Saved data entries
● ● ● ● ●

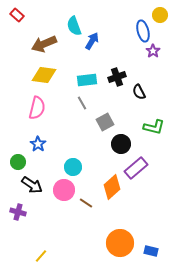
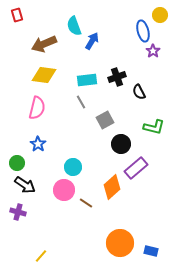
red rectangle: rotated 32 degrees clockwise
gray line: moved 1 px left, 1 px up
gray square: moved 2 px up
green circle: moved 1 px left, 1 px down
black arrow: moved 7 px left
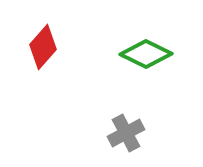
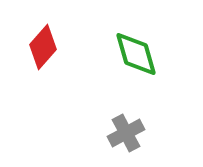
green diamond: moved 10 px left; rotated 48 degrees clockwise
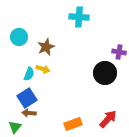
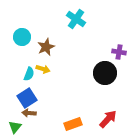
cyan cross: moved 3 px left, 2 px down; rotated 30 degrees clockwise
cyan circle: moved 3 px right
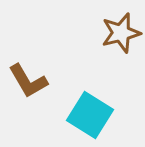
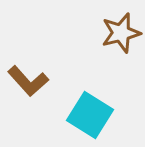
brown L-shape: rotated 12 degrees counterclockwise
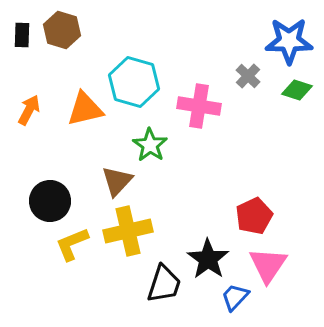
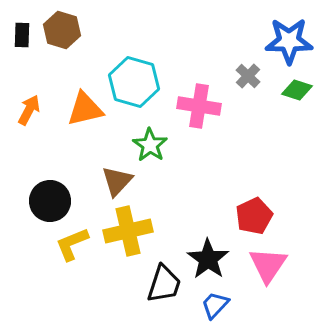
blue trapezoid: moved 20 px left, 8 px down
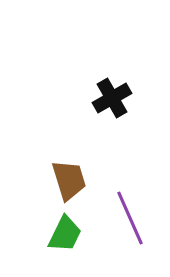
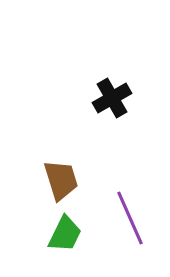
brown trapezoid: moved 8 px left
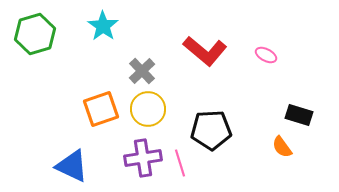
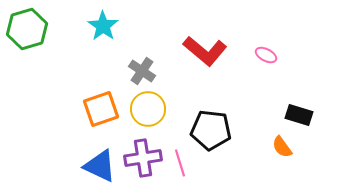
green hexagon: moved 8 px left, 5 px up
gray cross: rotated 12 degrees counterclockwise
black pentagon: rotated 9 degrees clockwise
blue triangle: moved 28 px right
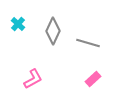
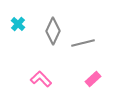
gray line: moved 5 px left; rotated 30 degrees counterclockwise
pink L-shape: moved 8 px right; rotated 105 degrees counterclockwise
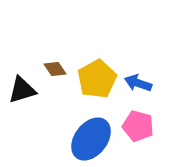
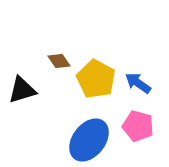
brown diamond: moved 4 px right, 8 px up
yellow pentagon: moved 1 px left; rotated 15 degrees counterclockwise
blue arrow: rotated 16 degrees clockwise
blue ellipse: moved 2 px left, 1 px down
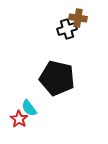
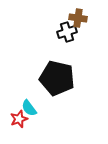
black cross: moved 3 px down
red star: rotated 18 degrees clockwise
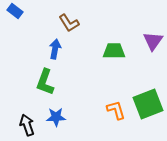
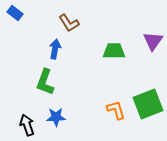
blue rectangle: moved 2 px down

● ● ● ● ●

*TASK INSTRUCTIONS*:
Copy every line of these records word for word, leaving out the pictures.

*TASK ANSWER*:
red rectangle: rotated 32 degrees clockwise
gray line: moved 1 px left, 1 px up
gray square: moved 2 px up
green circle: moved 1 px left, 1 px down
black arrow: moved 7 px left
green diamond: moved 10 px left; rotated 48 degrees clockwise
cyan cross: moved 3 px left, 2 px down; rotated 30 degrees clockwise
cyan circle: moved 3 px right
brown L-shape: rotated 12 degrees counterclockwise
blue trapezoid: moved 20 px left, 8 px down
brown trapezoid: moved 8 px left
green hexagon: moved 8 px left, 5 px up
gray cross: rotated 12 degrees counterclockwise
black pentagon: rotated 9 degrees clockwise
blue triangle: moved 28 px right
gray line: moved 5 px left; rotated 30 degrees counterclockwise
pink L-shape: moved 8 px right; rotated 105 degrees counterclockwise
brown diamond: moved 4 px right, 8 px up
yellow pentagon: moved 1 px left; rotated 15 degrees counterclockwise
blue arrow: rotated 16 degrees clockwise
blue ellipse: moved 2 px left, 1 px down
black cross: moved 3 px down
red star: rotated 18 degrees clockwise
blue rectangle: moved 2 px down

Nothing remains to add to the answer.